▶ WHAT THE TASK REQUIRES: Exact copy, no pictures: reproduce every record below as it stands.

▶ PROVIDED ENTRIES:
Segment Open
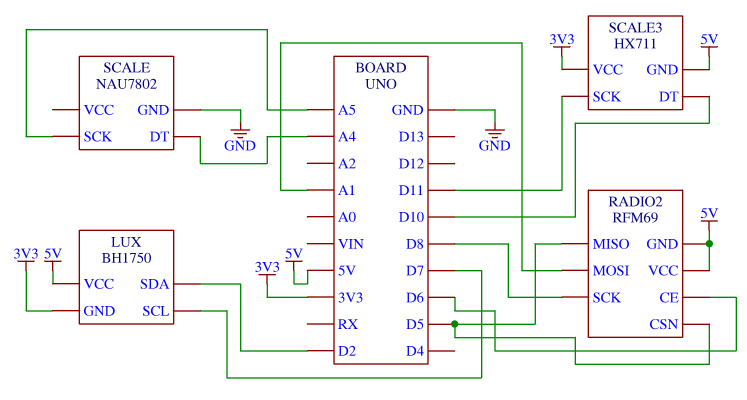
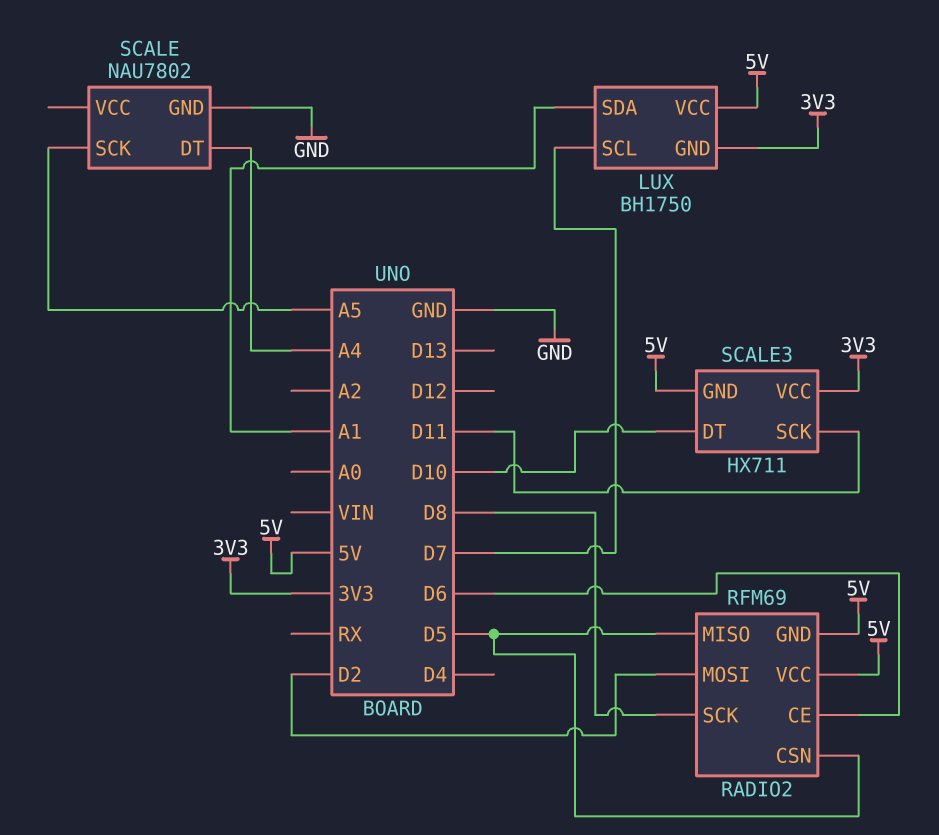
LUX pin SDA: D2 -> A1
RADIO2 pin MOSI: A1 -> D2

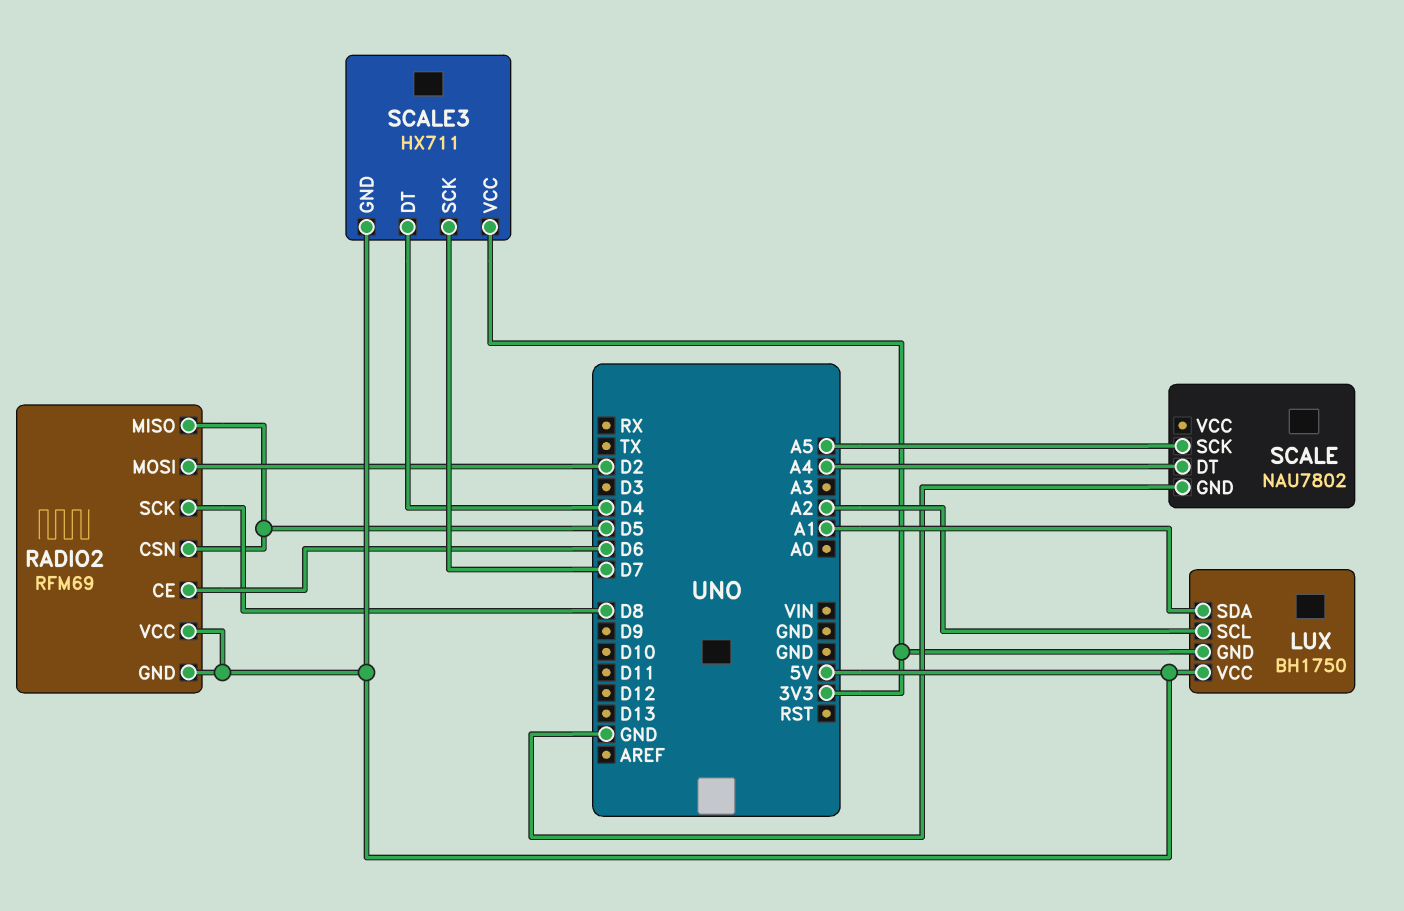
LUX pin SCL: D7 -> A2
SCALE3 pin DT: D10 -> D4
SCALE3 pin SCK: D11 -> D7

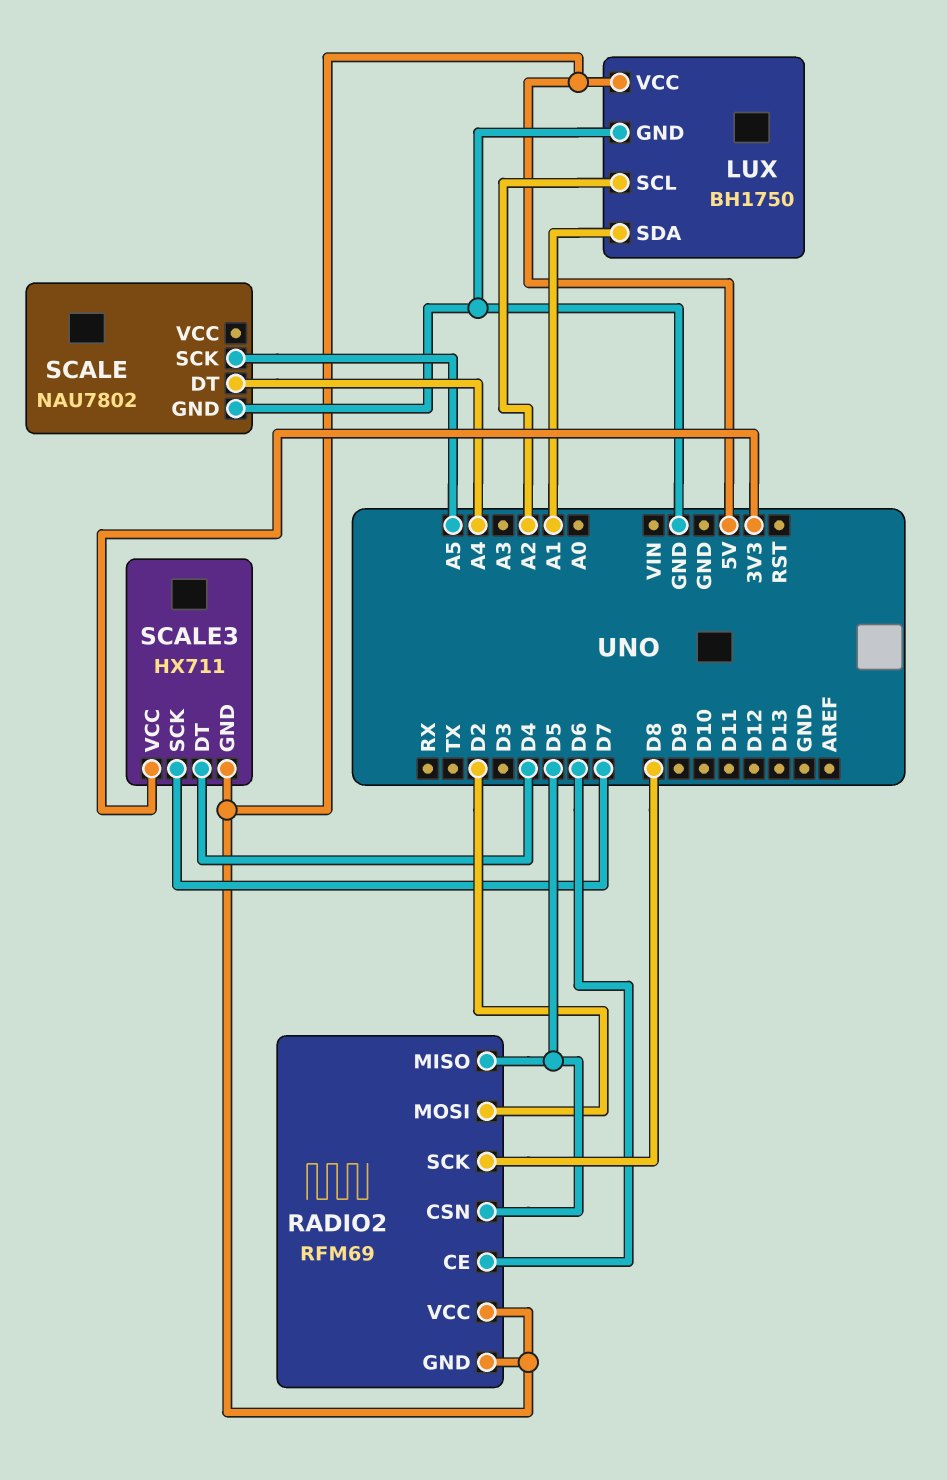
LUX pin GND: 3V3 -> GND

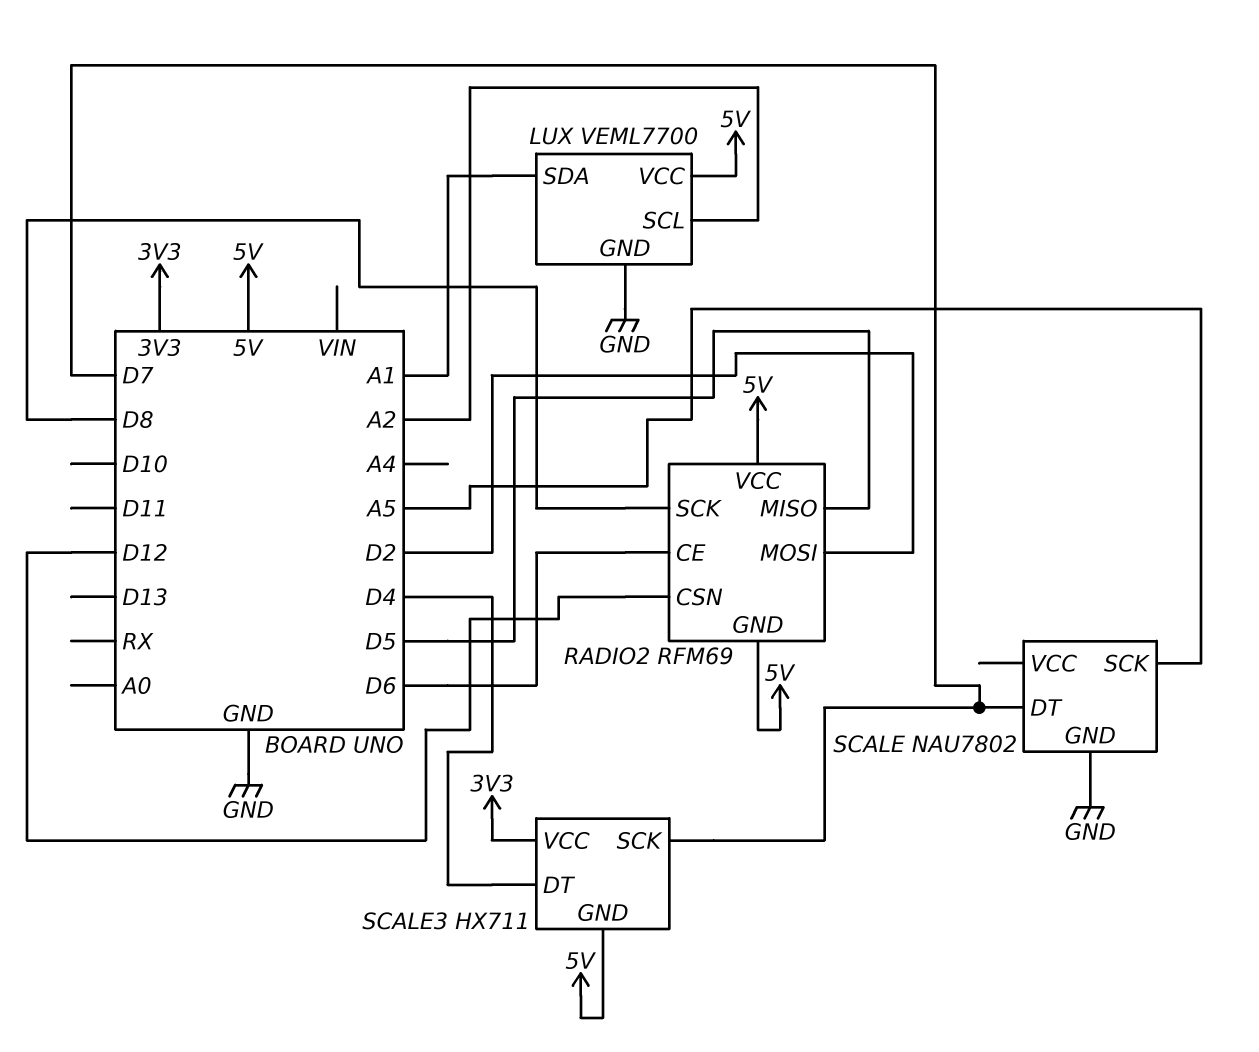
LUX: BH1750 -> VEML7700
RADIO2 pin CSN: D5 -> D12
SCALE pin DT: A4 -> D7

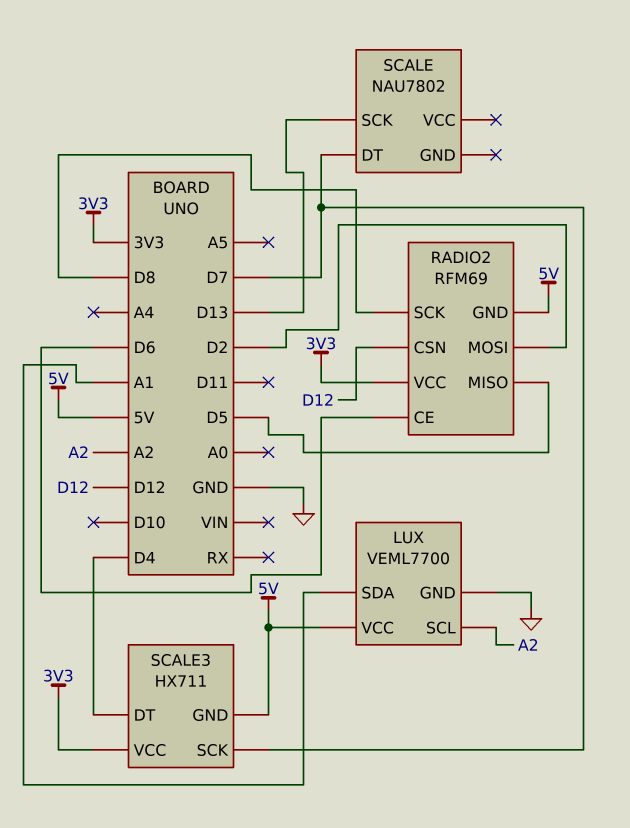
RADIO2 pin VCC: 5V -> 3V3
SCALE pin GND: GND -> none
SCALE pin SCK: A5 -> D13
Segment Closed
▶ RESULT OF THE TASK:
LUX pin SDA: D2 -> A1
RADIO2 pin MOSI: A1 -> D2

LUX pin SCL: D7 -> A2
SCALE3 pin DT: D10 -> D4
SCALE3 pin SCK: D11 -> D7

LUX pin GND: 3V3 -> GND

LUX: BH1750 -> VEML7700
RADIO2 pin CSN: D5 -> D12
SCALE pin DT: A4 -> D7

RADIO2 pin VCC: 5V -> 3V3
SCALE pin GND: GND -> none
SCALE pin SCK: A5 -> D13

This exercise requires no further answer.